● **What the task requires**:
Transcribe the listing below in its entirety, exactly.

● **Material for this task**:

-=-=-=-=-

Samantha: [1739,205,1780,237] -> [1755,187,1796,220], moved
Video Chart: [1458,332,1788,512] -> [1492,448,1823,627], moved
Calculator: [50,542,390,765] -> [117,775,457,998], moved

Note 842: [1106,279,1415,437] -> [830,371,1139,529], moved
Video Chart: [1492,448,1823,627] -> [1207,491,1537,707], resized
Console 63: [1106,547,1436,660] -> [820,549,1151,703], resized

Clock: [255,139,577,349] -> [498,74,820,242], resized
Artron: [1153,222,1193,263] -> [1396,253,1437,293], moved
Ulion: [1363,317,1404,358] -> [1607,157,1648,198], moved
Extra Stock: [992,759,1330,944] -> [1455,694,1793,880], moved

-=-=-=-=-

● **Answer for the task**:
Samantha: [1739,205,1780,237] -> [1755,187,1796,220], moved
Video Chart: [1458,332,1788,512] -> [1492,448,1823,627], moved
Calculator: [50,542,390,765] -> [117,775,457,998], moved

Note 842: [1106,279,1415,437] -> [830,371,1139,529], moved
Video Chart: [1492,448,1823,627] -> [1207,491,1537,707], resized
Console 63: [1106,547,1436,660] -> [820,549,1151,703], resized

Clock: [255,139,577,349] -> [498,74,820,242], resized
Artron: [1153,222,1193,263] -> [1396,253,1437,293], moved
Ulion: [1363,317,1404,358] -> [1607,157,1648,198], moved
Extra Stock: [992,759,1330,944] -> [1455,694,1793,880], moved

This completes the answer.